Task brief - Lines containing the word "rectangle": say how many there are in the listing, with only the number as the answer.

Provided records below:

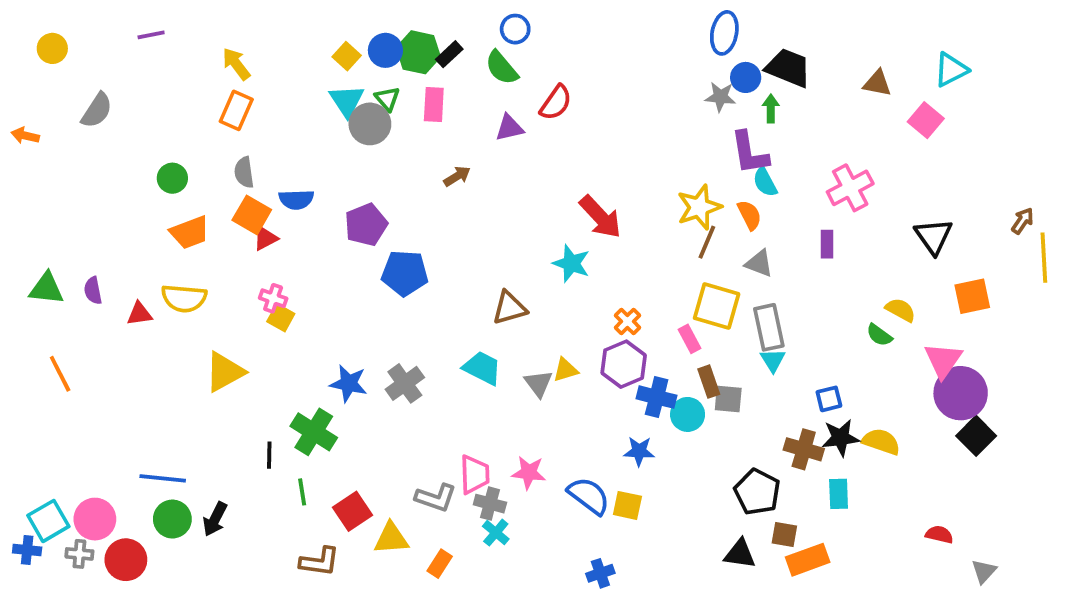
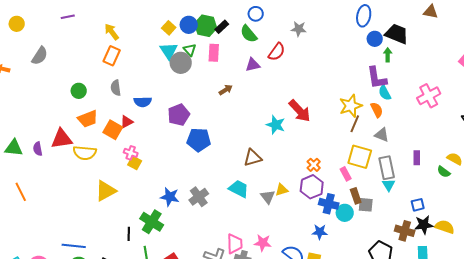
brown triangle: (877, 83) -> (431, 12), moved
gray star: (720, 97) -> (299, 29), moved
orange square: (252, 215) -> (113, 130), moved
purple rectangle: (827, 244) -> (417, 158), moved
cyan star: (571, 263) -> (276, 125), moved
red triangle: (139, 314) -> (62, 139), moved, size x1.6

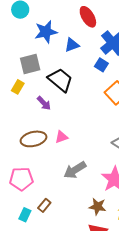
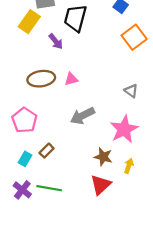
black trapezoid: (60, 80) -> (75, 18), turned -120
yellow rectangle: (18, 87) -> (29, 22), size x1.5
pink pentagon: (21, 179) -> (24, 120), turned 30

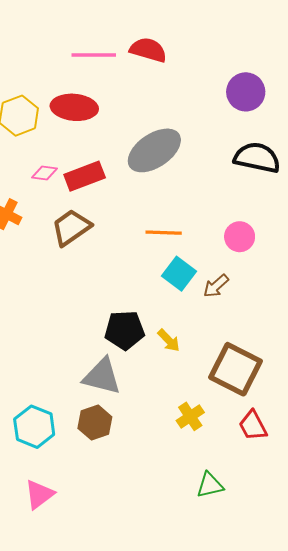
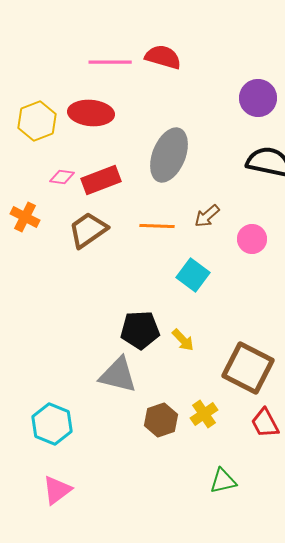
gray ellipse: (154, 150) -> (169, 155), turned -34
orange line: (164, 233) -> (157, 226), moved
brown arrow: (216, 286) -> (207, 216), moved
brown hexagon: (95, 423) -> (161, 420), moved

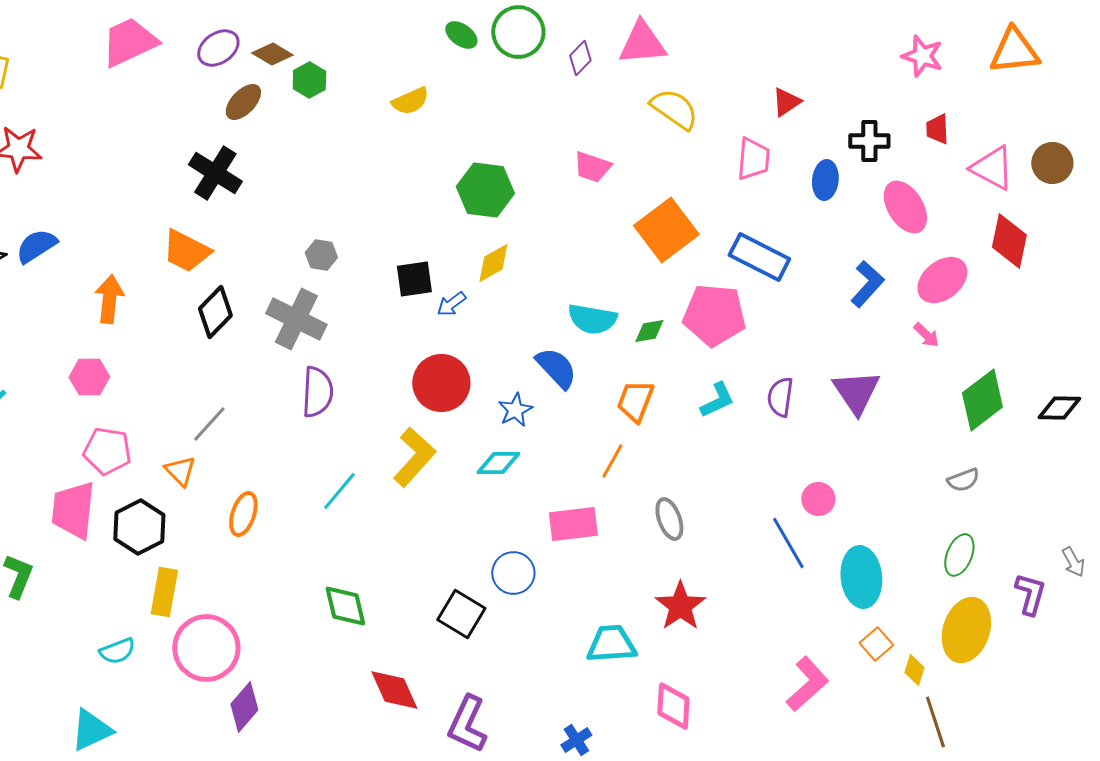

End of Provided records.

Exercise result - 2